*** SUPPLIED DATA ***
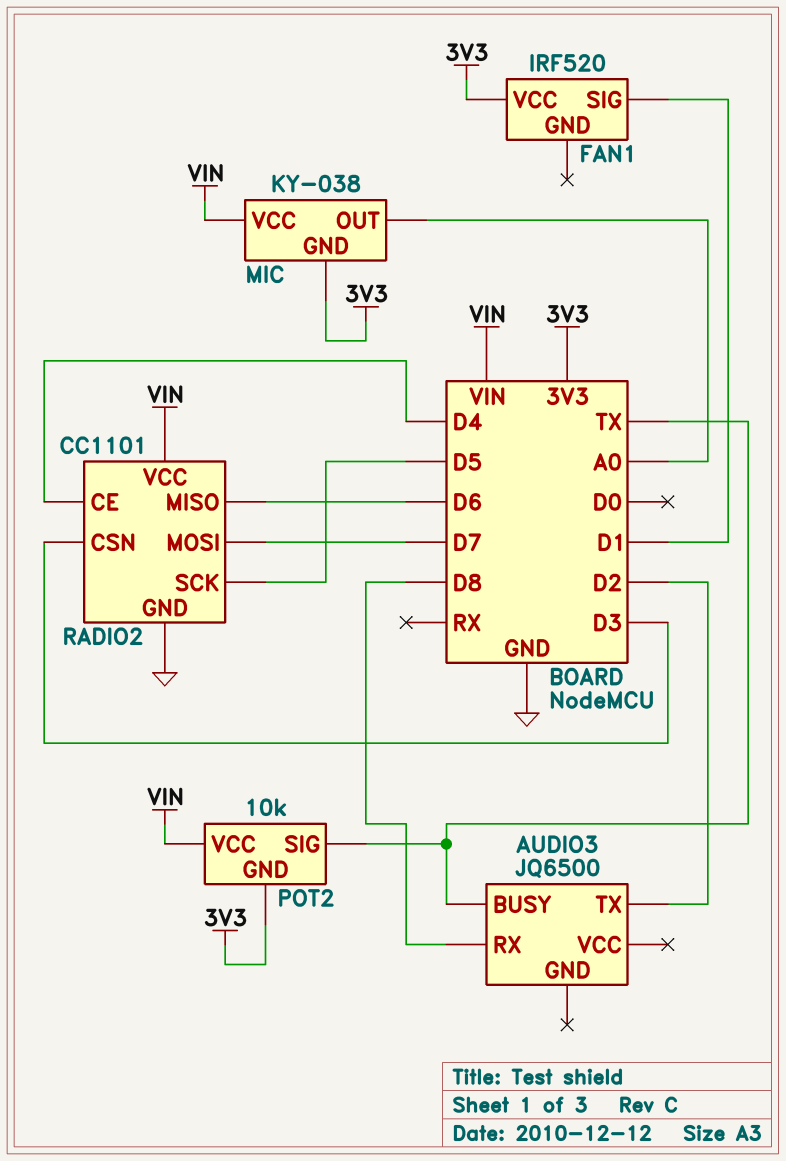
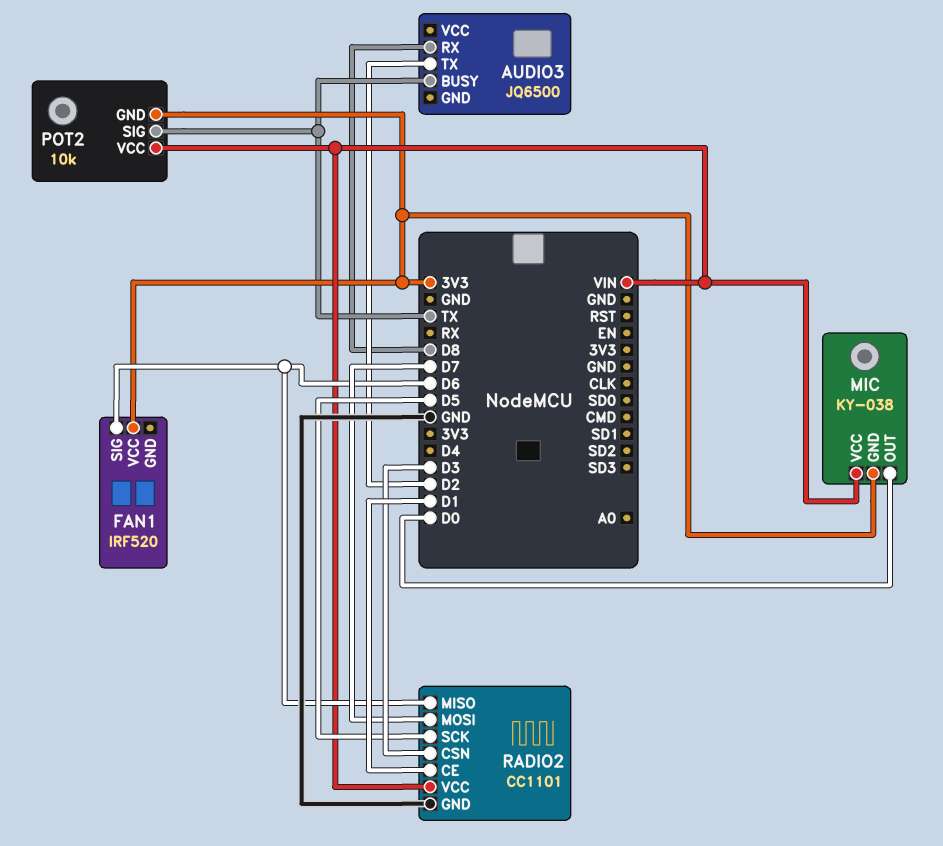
FAN1 pin SIG: D1 -> D6
MIC pin OUT: A0 -> D0
RADIO2 pin CE: D4 -> D1

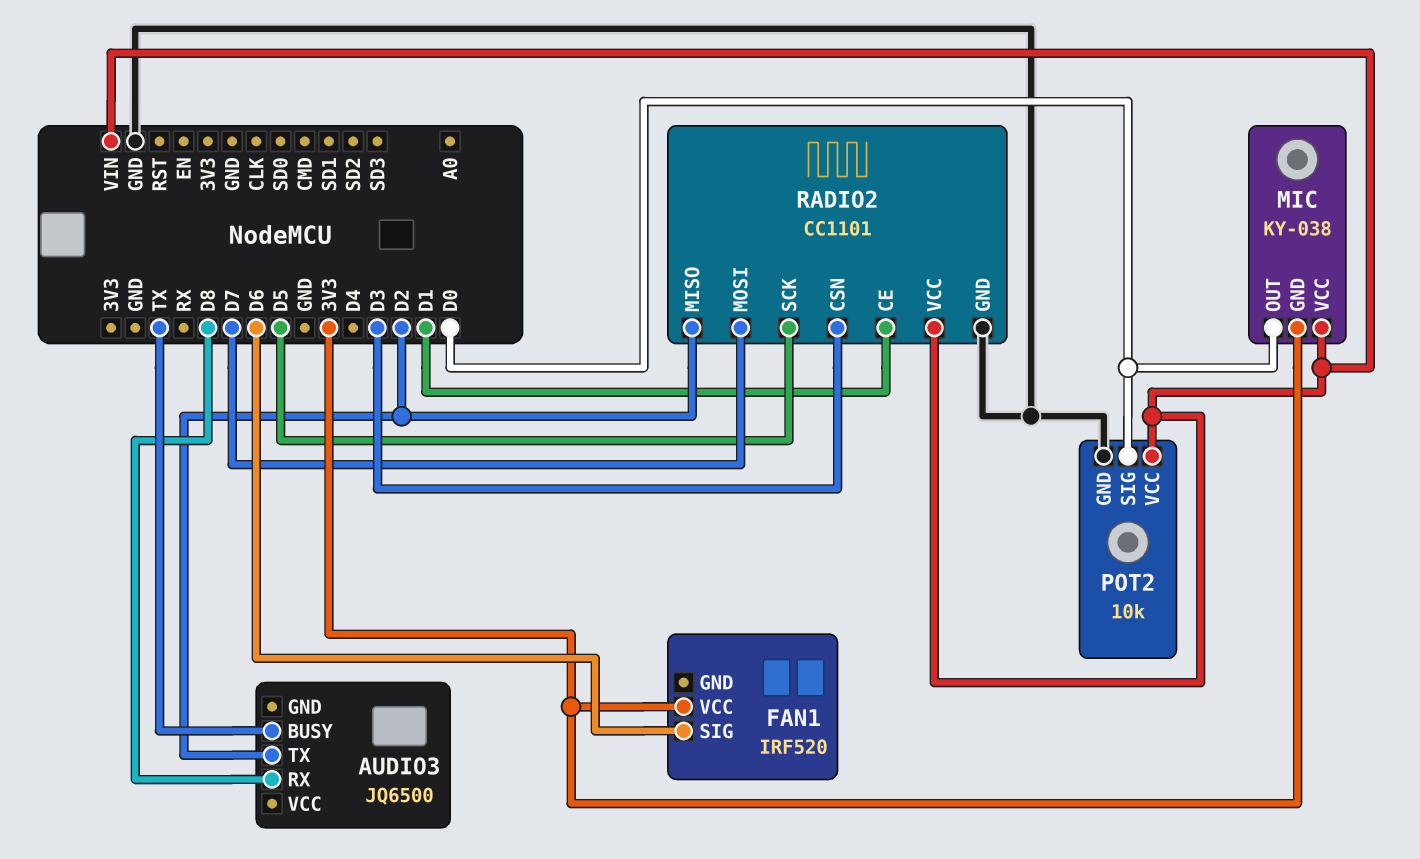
POT2 pin GND: 3V3 -> GND
POT2 pin SIG: TX -> D0
RADIO2 pin MISO: D6 -> D2

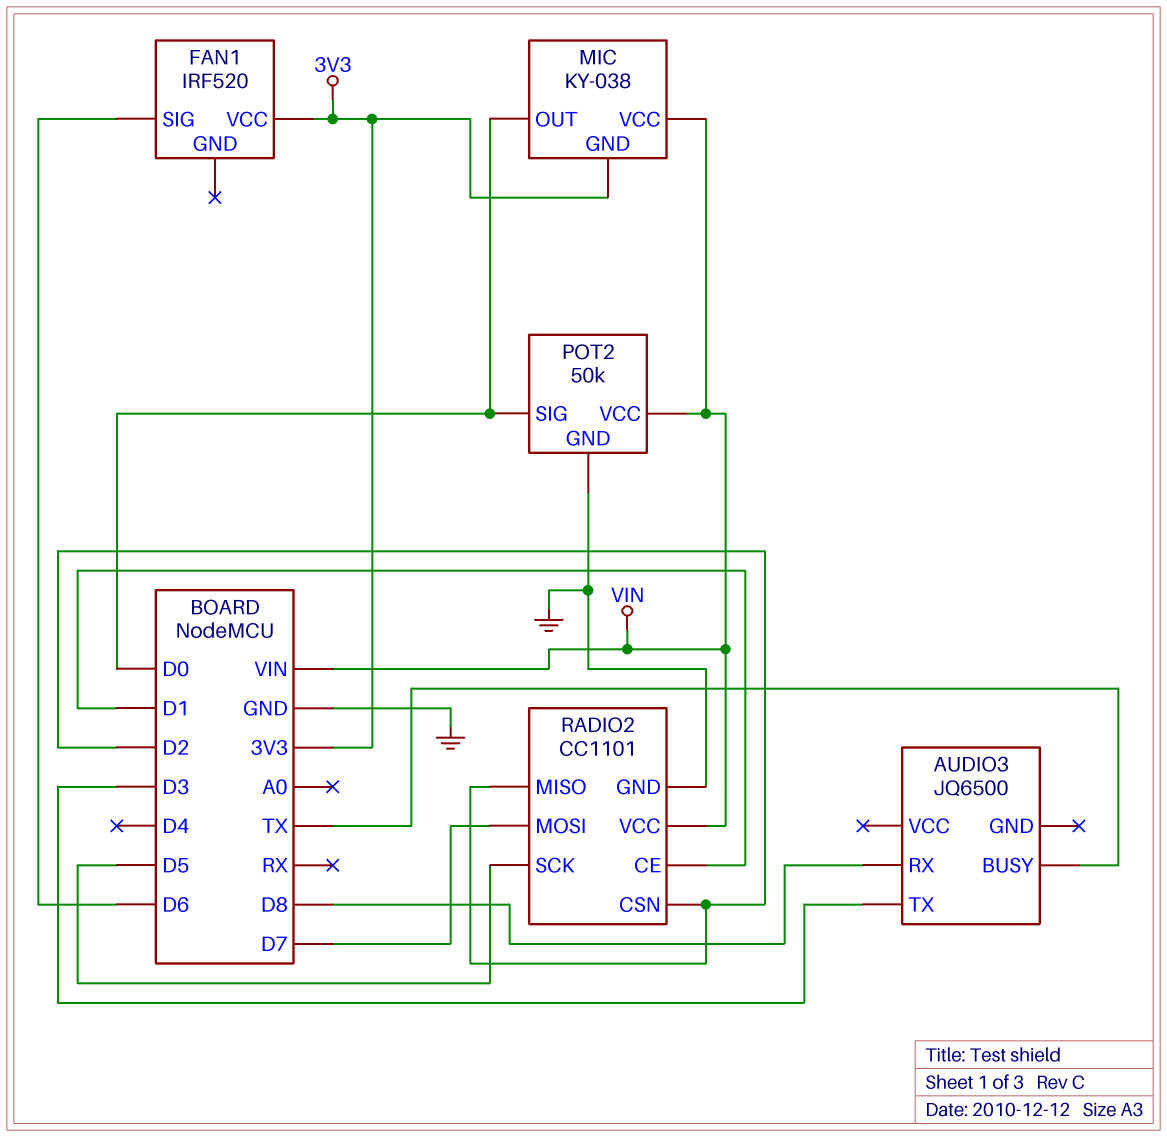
AUDIO3 pin TX: D2 -> D3
POT2: 10k -> 50k
RADIO2 pin CSN: D3 -> D2

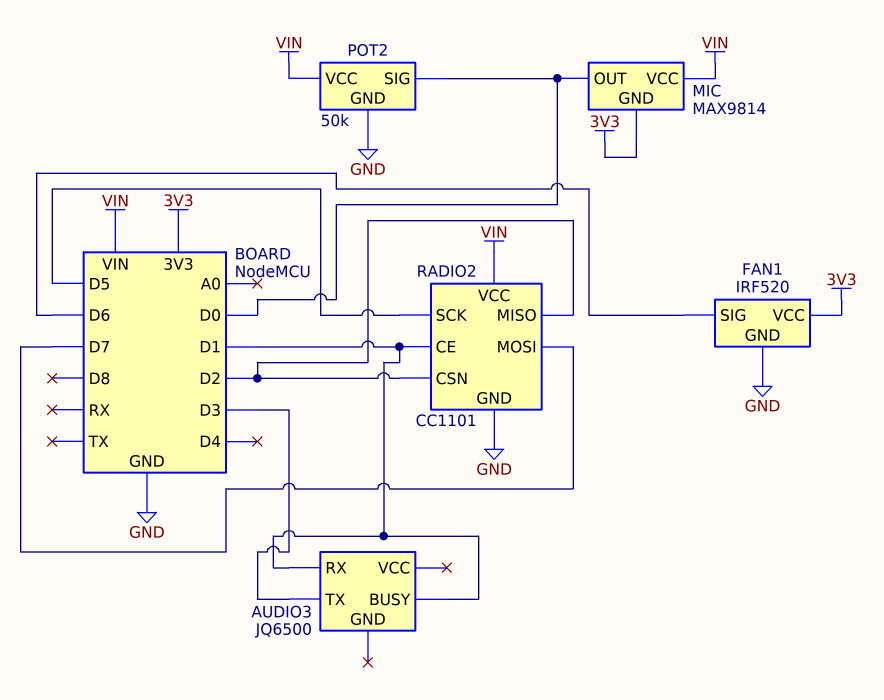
AUDIO3 pin BUSY: TX -> D1
AUDIO3 pin RX: D8 -> D1
FAN1 pin GND: none -> GND
MIC: KY-038 -> MAX9814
***
● EXERCISE DESCRIPTION: The lines from the one holding "AUDIO3 pin BUSY: TX -> D1" to the last line of the entries, both included: retype them exactly and give nothing else.

● RESPONSE TO THE TASK:
AUDIO3 pin BUSY: TX -> D1
AUDIO3 pin RX: D8 -> D1
FAN1 pin GND: none -> GND
MIC: KY-038 -> MAX9814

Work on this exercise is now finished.